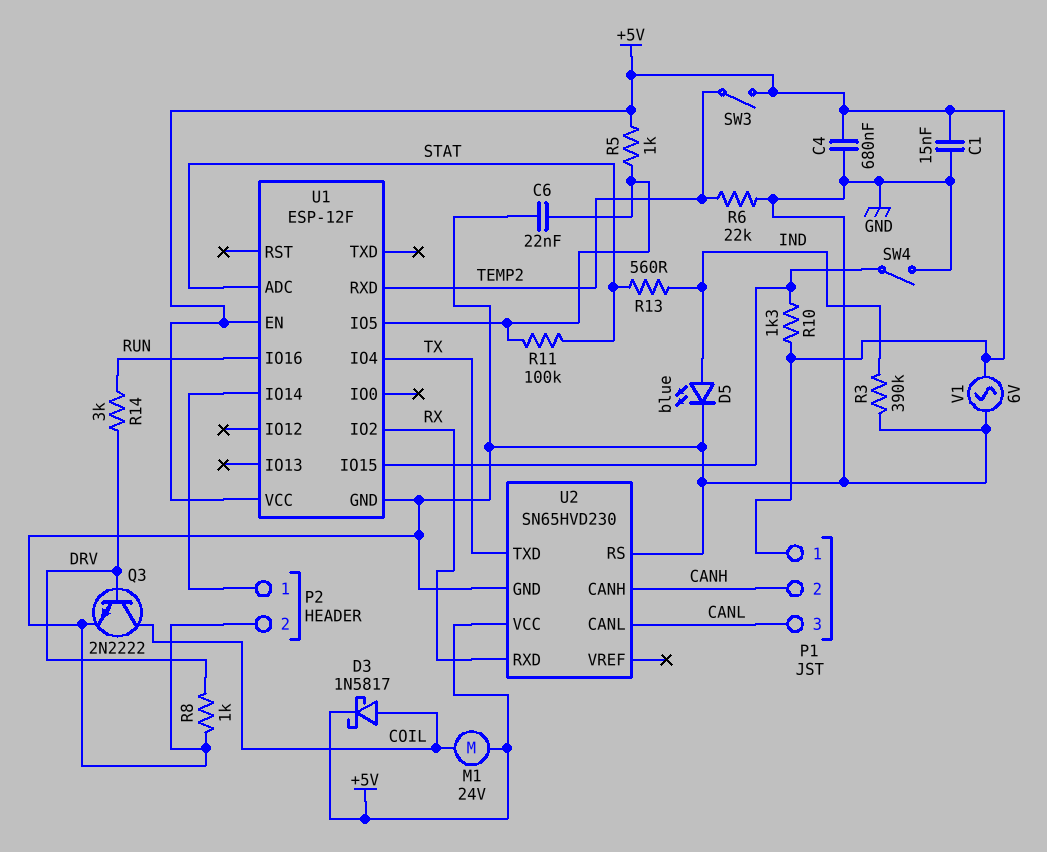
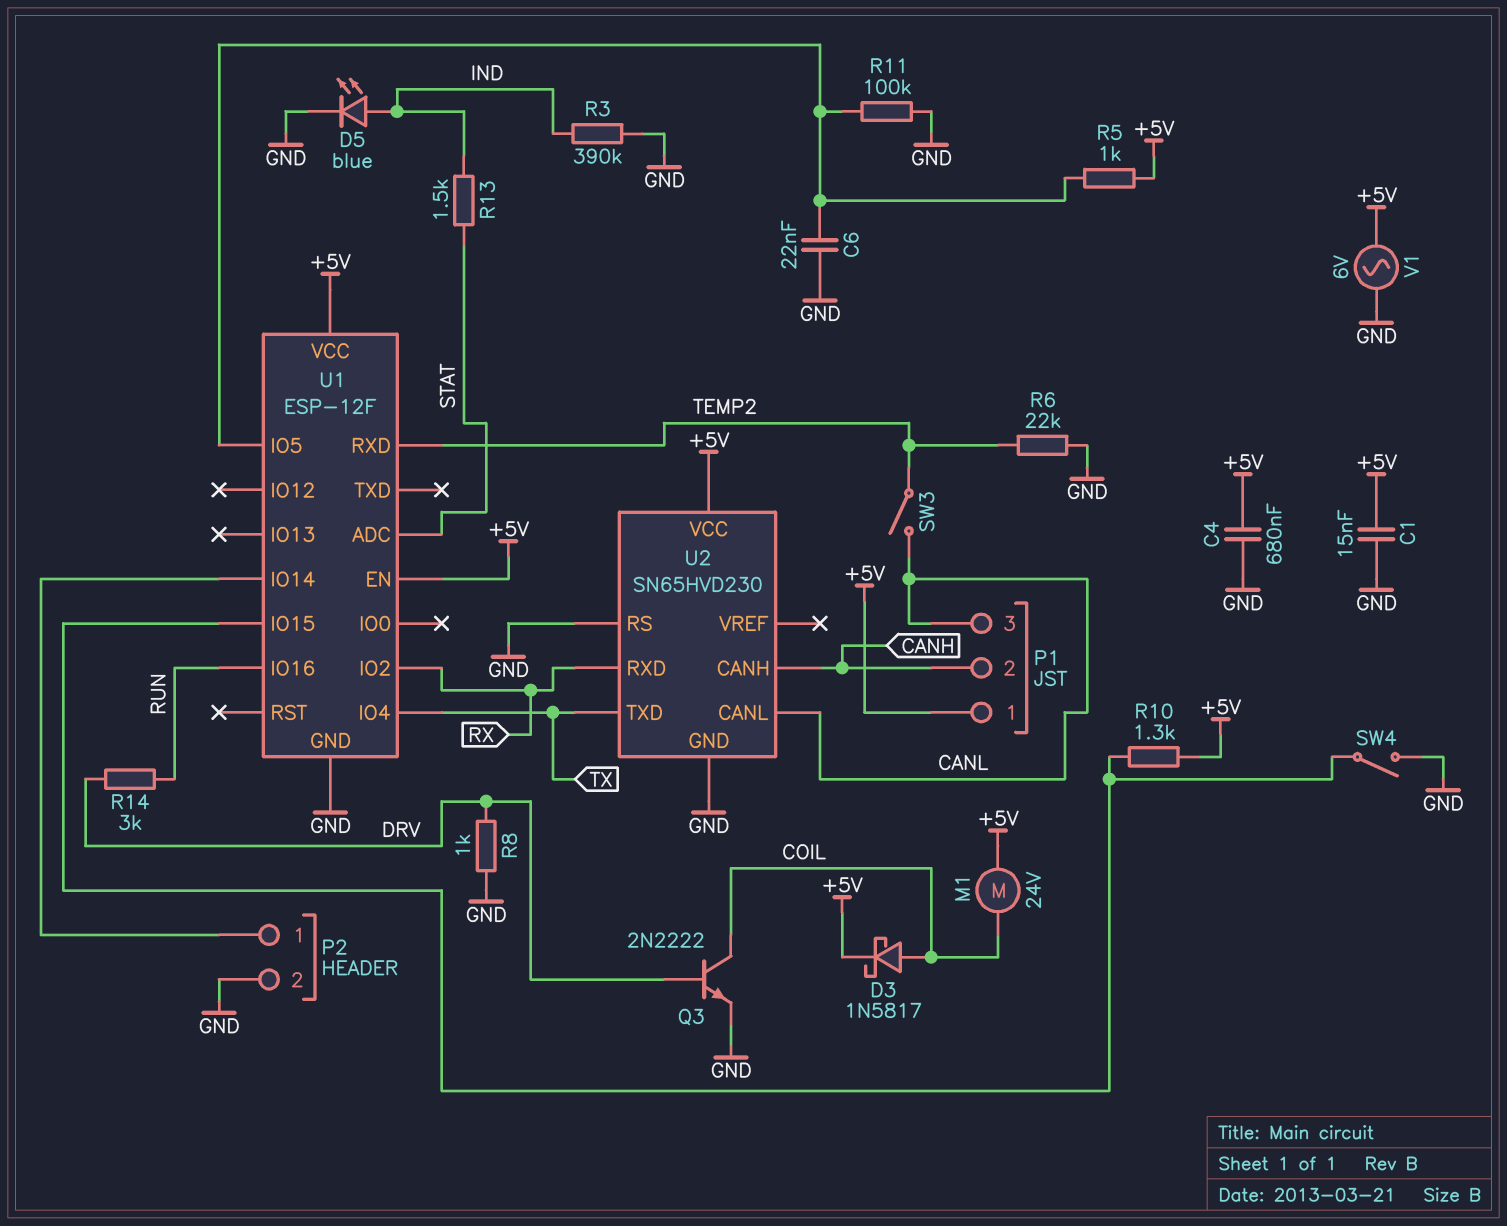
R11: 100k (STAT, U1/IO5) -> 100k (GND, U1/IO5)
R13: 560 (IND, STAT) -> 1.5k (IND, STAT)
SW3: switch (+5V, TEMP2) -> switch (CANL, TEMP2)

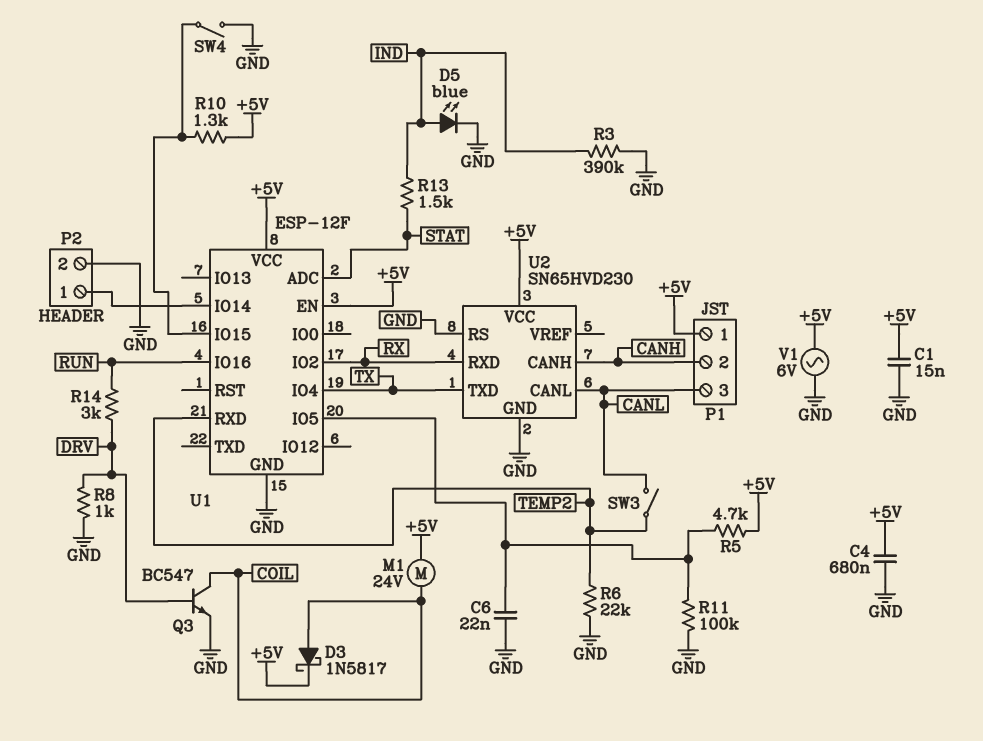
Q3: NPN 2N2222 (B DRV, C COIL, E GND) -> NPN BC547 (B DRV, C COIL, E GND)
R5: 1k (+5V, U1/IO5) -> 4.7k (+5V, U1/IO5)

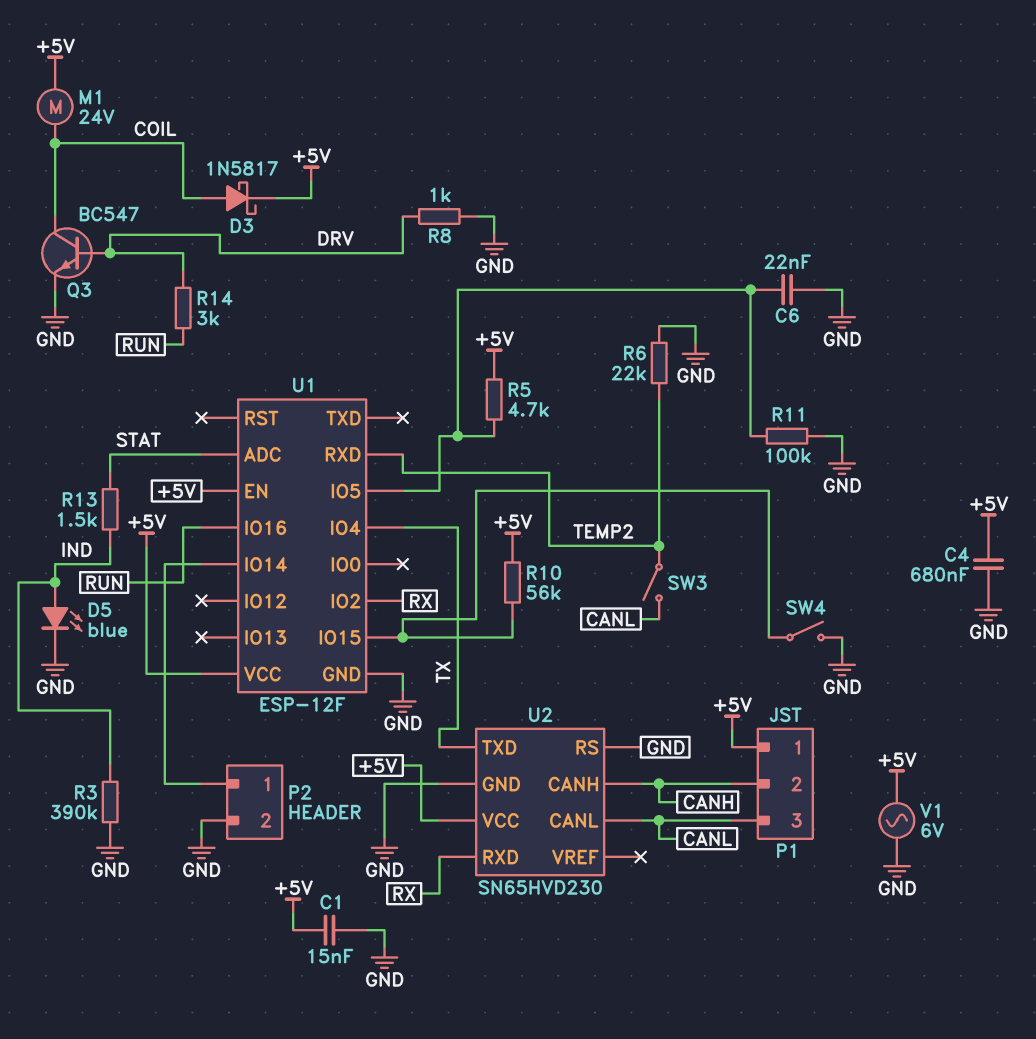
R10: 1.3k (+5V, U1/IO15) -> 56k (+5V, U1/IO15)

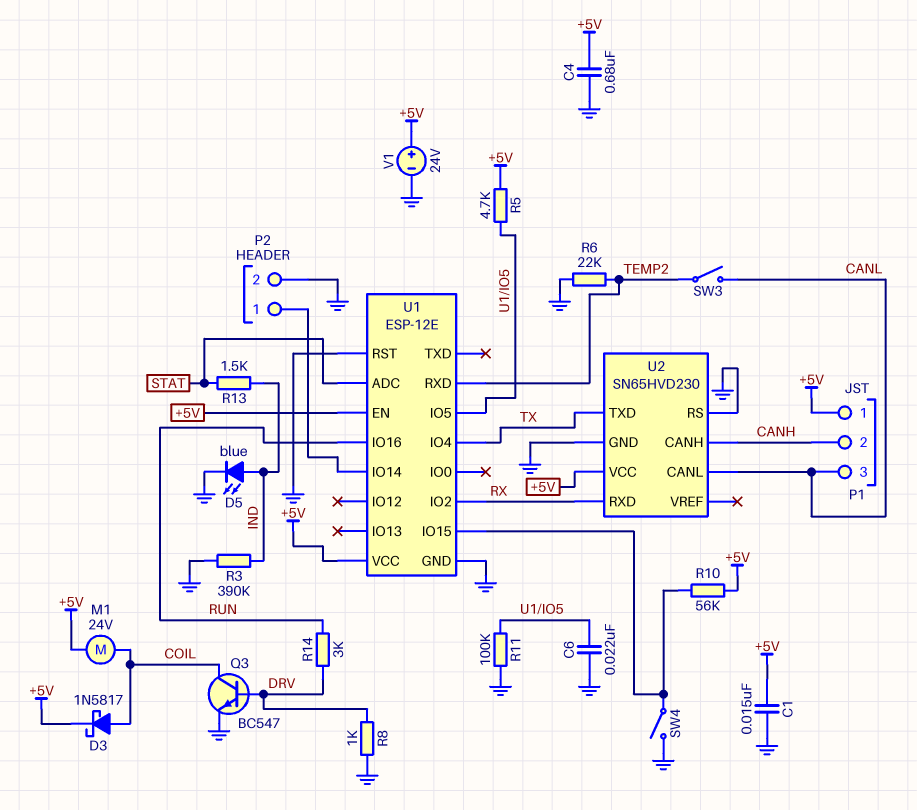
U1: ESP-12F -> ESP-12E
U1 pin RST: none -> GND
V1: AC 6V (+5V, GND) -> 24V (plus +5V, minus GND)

◇ ◇ ◇ ◇ ◇

§ **Exercise prompt**
Starting with the line that contains "U1 pin RST: none -> GND", return each line through the last one of the data above, exactly as written and nothing more.

§ **Output for this task**
U1 pin RST: none -> GND
V1: AC 6V (+5V, GND) -> 24V (plus +5V, minus GND)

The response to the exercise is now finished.